(Object state change records)
──────────────────────────────
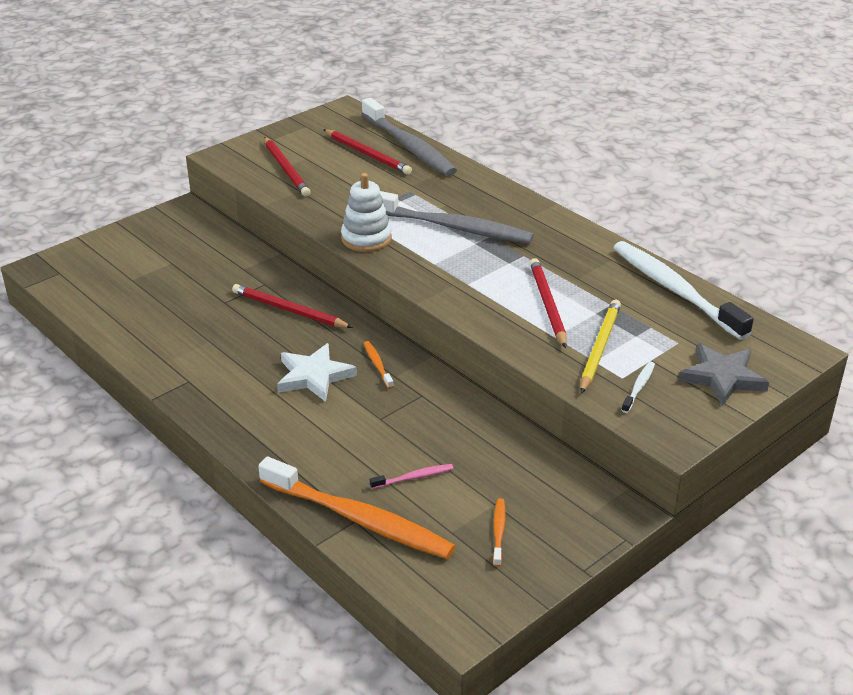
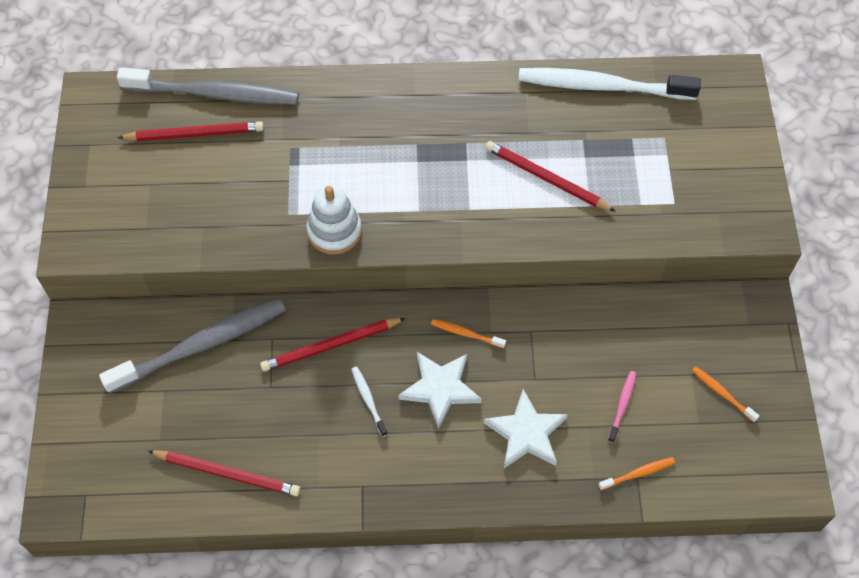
camera: 50 degrees left, 25 degrees up
(286, 169) = (154, 212): red pencil -> red pencil (227, 473)
(325, 438) = (526, 433): none -> white star
(359, 519) = (638, 473): orange toothbrush -> orange toothbrush, size x0.41
(452, 227) = (378, 159): grey toothbrush -> grey toothbrush (201, 345)
(599, 347) = (628, 189): yellow pencil -> none
(639, 387) = (694, 202): white toothbrush -> white toothbrush (368, 400)
(722, 377) = (725, 145): grey star -> none

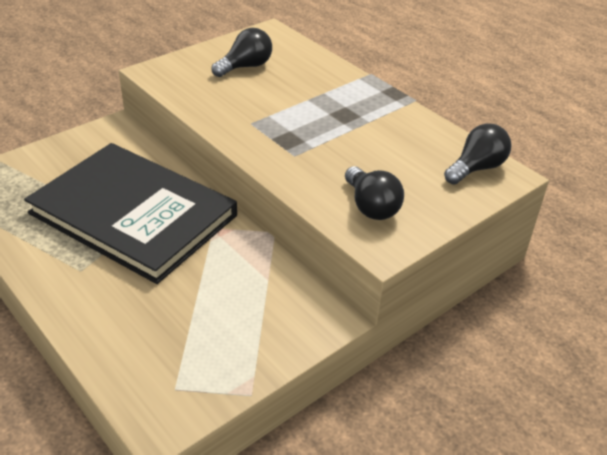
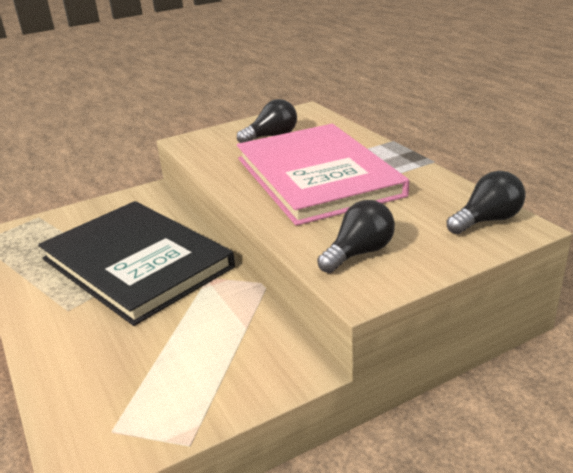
camera: 15 degrees right, 10 degrees down
(307, 118) = (317, 176): none -> pink book
(371, 206) = (359, 253): black light bulb -> black light bulb turned 120 degrees counterclockwise

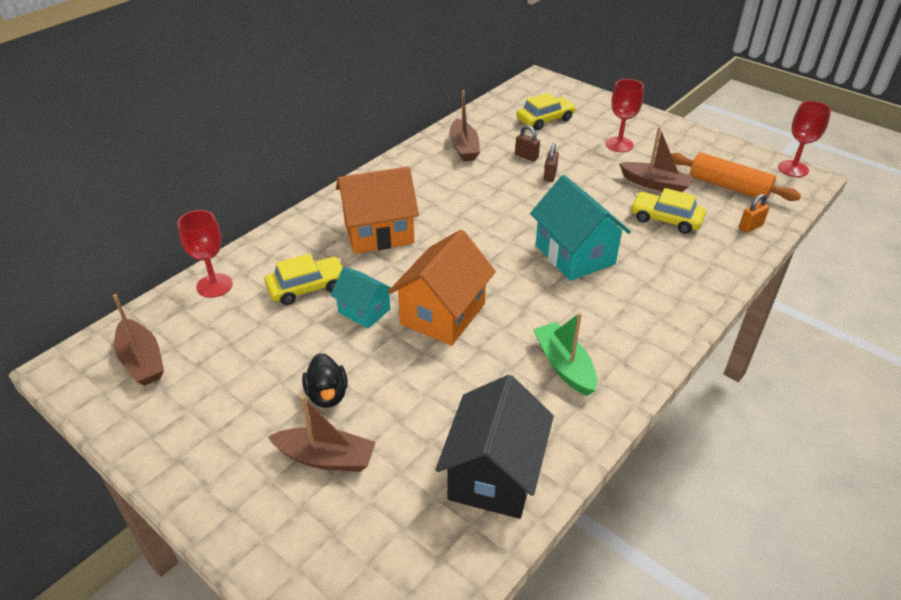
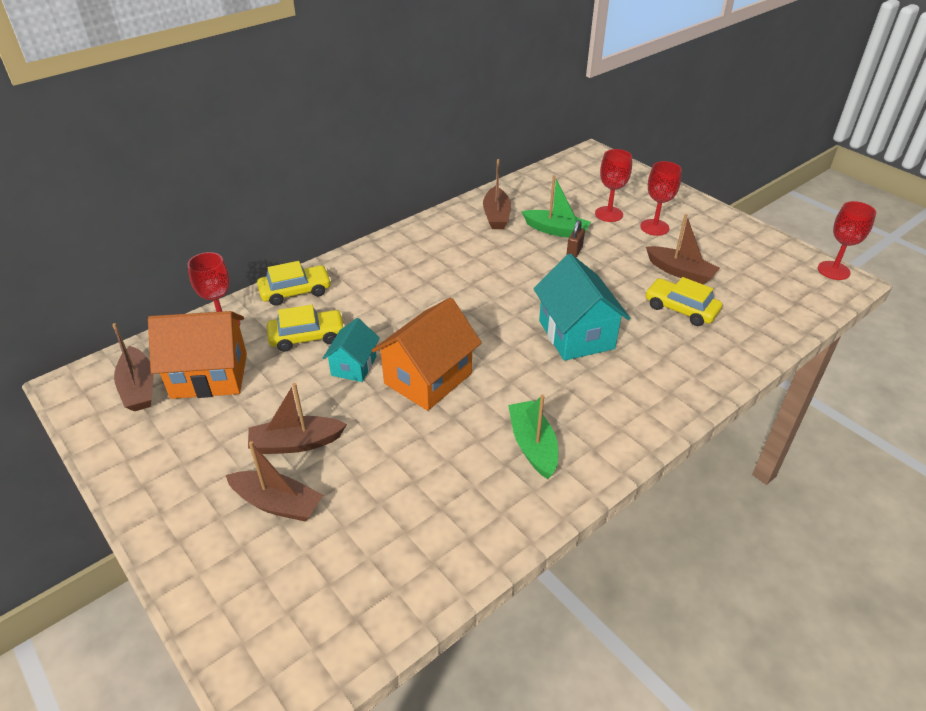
camera: 10 degrees right, 0 degrees up
(327, 395) = (296, 443): black duck -> brown boat
(364, 311) = (354, 366): turquoise house -> turquoise house turned 60 degrees clockwise
(379, 233) = (389, 291): orange house -> orange house (209, 376)
(494, 474) = (431, 543): black house -> none
(526, 156) = (556, 230): brown padlock -> green boat
(545, 120) = (586, 195): yellow car -> yellow car (295, 291)
(572, 136) = (609, 214): none -> red goblet
(728, 186) = (758, 282): orange rolling pin -> none
(750, 227) = (769, 326): orange padlock -> none

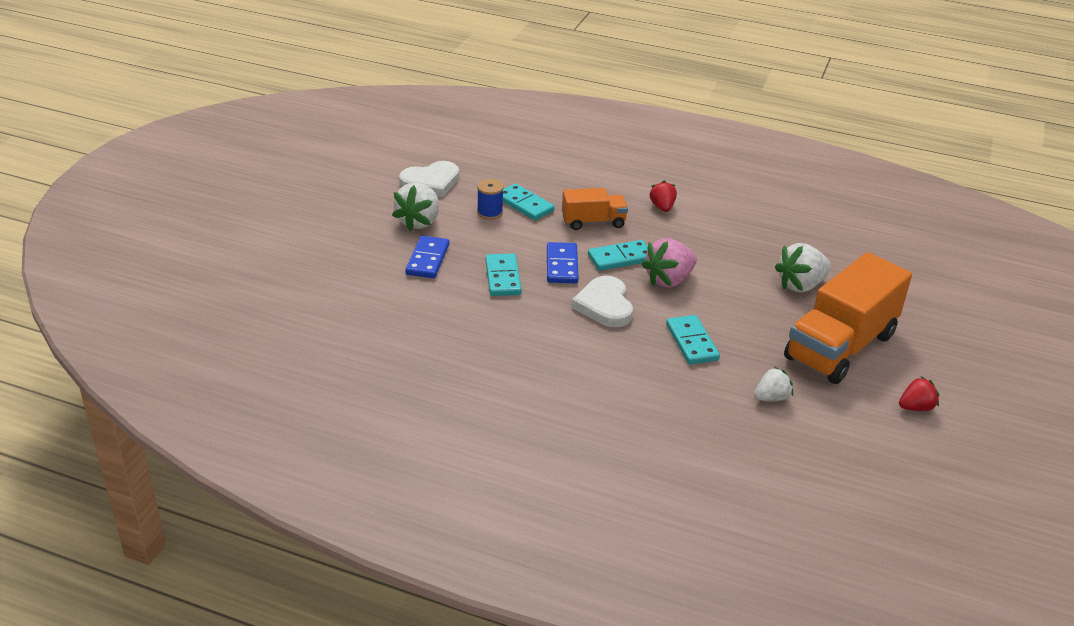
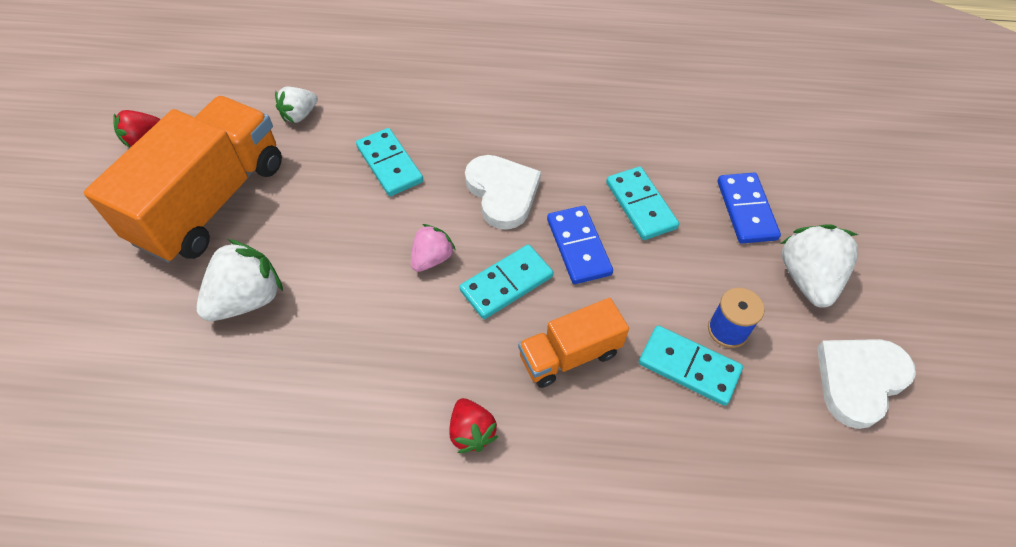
camera: 165 degrees right, 20 degrees up
(669, 280) = (432, 258): pink strawberry -> pink strawberry, size x0.61

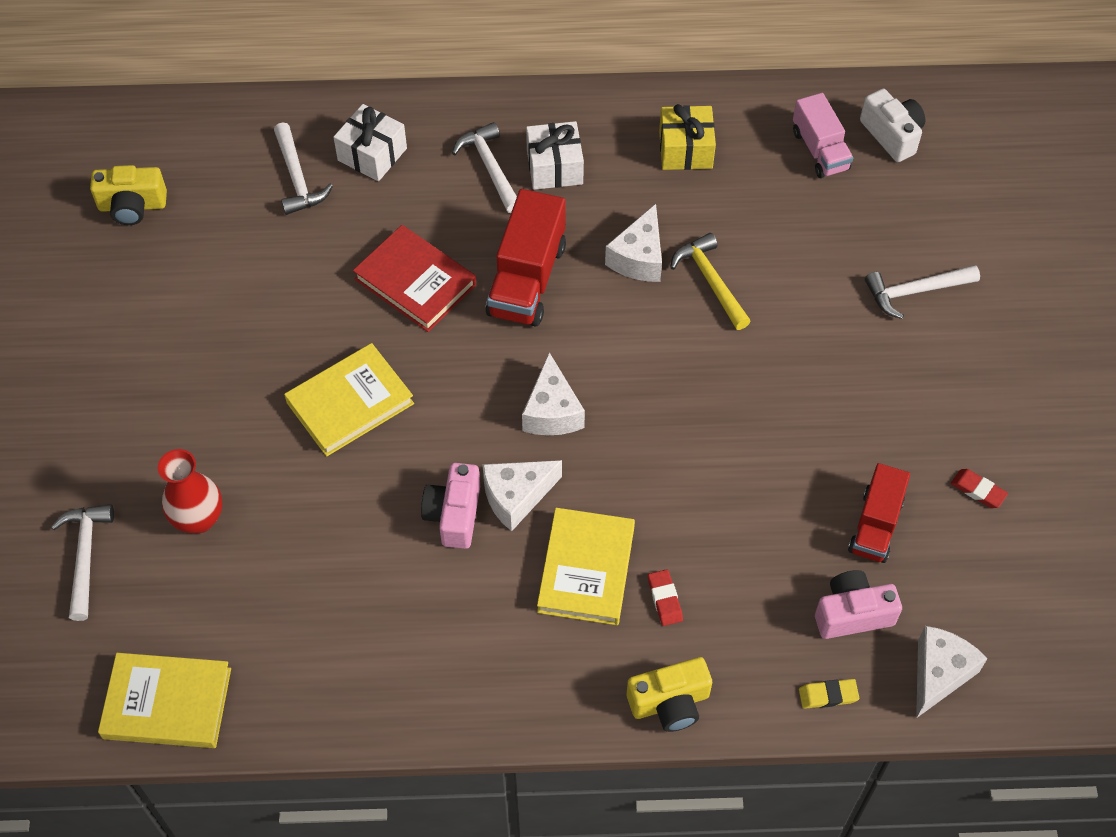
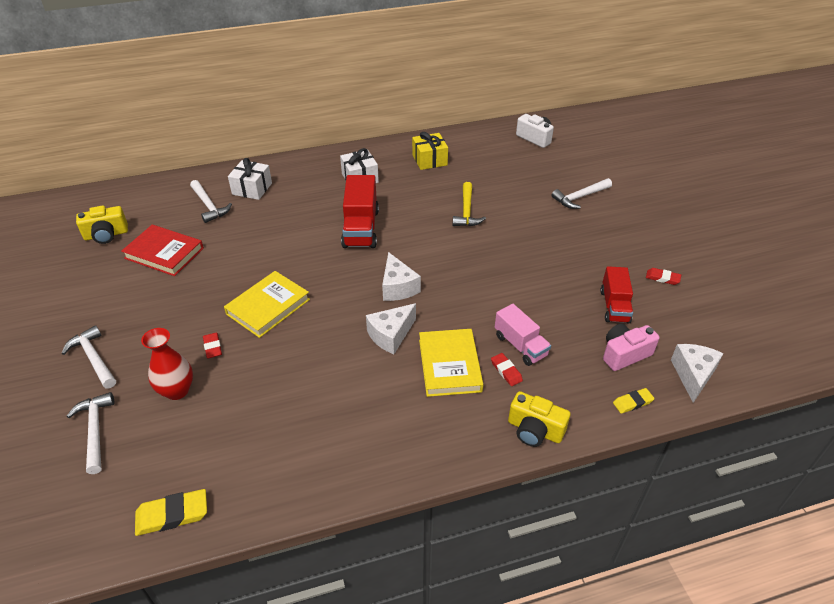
camera: 15 degrees left, 15 degrees down
(167, 703) = (172, 515): yellow book -> yellow eraser
(258, 457) = (213, 347): none -> red eraser
(415, 282) = (294, 241): red book -> red book (164, 253)
(454, 514) = (353, 352): pink camera -> none
(490, 167) = (323, 184): white hammer -> white hammer (94, 358)
(639, 258) = (422, 208): white cheese -> none
(670, 703) = (534, 430): yellow camera -> yellow camera turned 60 degrees clockwise
(710, 281) = (466, 211): yellow hammer -> yellow hammer turned 135 degrees counterclockwise
(820, 150) = (501, 149): pink truck -> pink truck (520, 345)

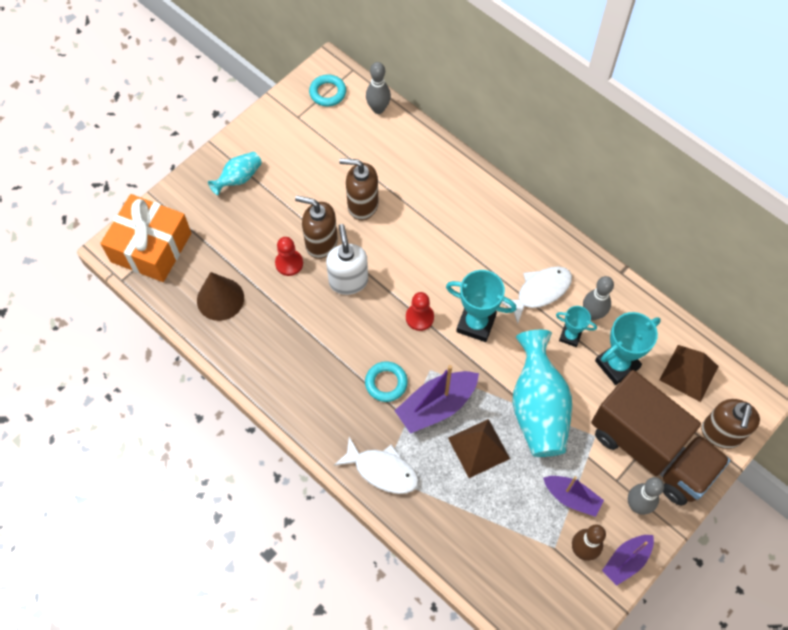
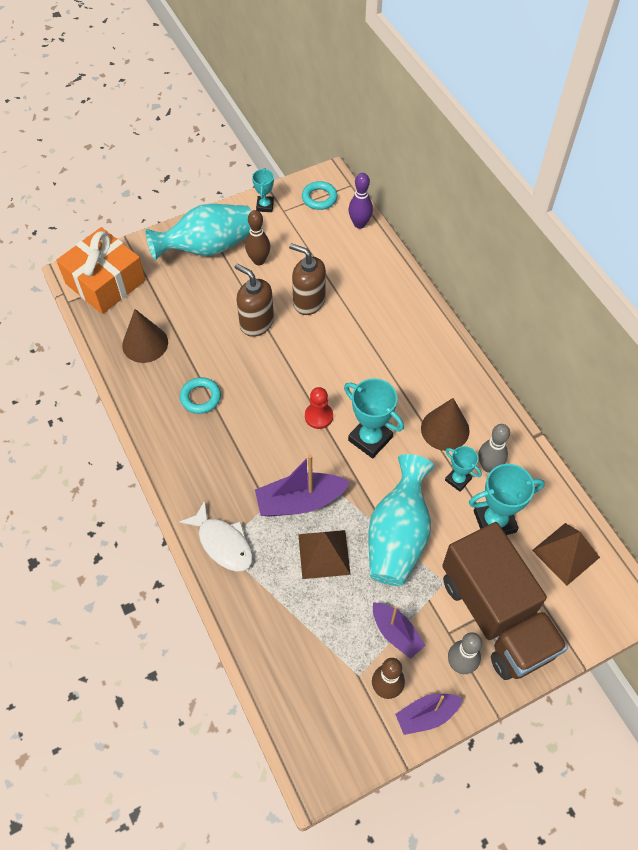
camera: 20 degrees right, 5 degrees down
(239, 178) = (208, 247): turquoise vase -> turquoise vase, size x1.93
(277, 117) = (265, 206): none -> turquoise trophy
(289, 263) = (220, 332): red pawn -> none
(295, 177) = (259, 260): none -> brown bowling pin
(348, 281) = (267, 363): white soap dispenser -> none
(378, 109) = (359, 224): grey bowling pin -> purple bowling pin
(386, 383) = (261, 465): turquoise ring -> turquoise ring (200, 397)
(540, 291) = (445, 429): white fish -> brown cone
(721, 433) = (576, 624): brown soap dispenser -> none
──────────────────────────────
### Task statement
Every record above should be set down exactly, with the pictures left out.

### Task solution
camera: 50 degrees left, 25 degrees up
(286, 169) = (154, 212): red pencil -> red pencil (227, 473)
(325, 438) = (526, 433): none -> white star
(359, 519) = (638, 473): orange toothbrush -> orange toothbrush, size x0.41
(452, 227) = (378, 159): grey toothbrush -> grey toothbrush (201, 345)
(599, 347) = (628, 189): yellow pencil -> none
(639, 387) = (694, 202): white toothbrush -> white toothbrush (368, 400)
(722, 377) = (725, 145): grey star -> none

camera: 15 degrees right, 10 degrees down
(307, 118) = (317, 176): none -> pink book
(371, 206) = (359, 253): black light bulb -> black light bulb turned 120 degrees counterclockwise

camera: 10 degrees right, 0 degrees up
(327, 395) = (296, 443): black duck -> brown boat
(364, 311) = (354, 366): turquoise house -> turquoise house turned 60 degrees clockwise
(379, 233) = (389, 291): orange house -> orange house (209, 376)
(494, 474) = (431, 543): black house -> none
(526, 156) = (556, 230): brown padlock -> green boat
(545, 120) = (586, 195): yellow car -> yellow car (295, 291)
(572, 136) = (609, 214): none -> red goblet
(728, 186) = (758, 282): orange rolling pin -> none
(750, 227) = (769, 326): orange padlock -> none

camera: 165 degrees right, 20 degrees up
(669, 280) = (432, 258): pink strawberry -> pink strawberry, size x0.61

camera: 15 degrees left, 15 degrees down
(167, 703) = (172, 515): yellow book -> yellow eraser
(258, 457) = (213, 347): none -> red eraser
(415, 282) = (294, 241): red book -> red book (164, 253)
(454, 514) = (353, 352): pink camera -> none
(490, 167) = (323, 184): white hammer -> white hammer (94, 358)
(639, 258) = (422, 208): white cheese -> none
(670, 703) = (534, 430): yellow camera -> yellow camera turned 60 degrees clockwise
(710, 281) = (466, 211): yellow hammer -> yellow hammer turned 135 degrees counterclockwise
(820, 150) = (501, 149): pink truck -> pink truck (520, 345)

camera: 20 degrees right, 5 degrees down
(239, 178) = (208, 247): turquoise vase -> turquoise vase, size x1.93
(277, 117) = (265, 206): none -> turquoise trophy
(289, 263) = (220, 332): red pawn -> none
(295, 177) = (259, 260): none -> brown bowling pin
(348, 281) = (267, 363): white soap dispenser -> none
(378, 109) = (359, 224): grey bowling pin -> purple bowling pin
(386, 383) = (261, 465): turquoise ring -> turquoise ring (200, 397)
(540, 291) = (445, 429): white fish -> brown cone
(721, 433) = (576, 624): brown soap dispenser -> none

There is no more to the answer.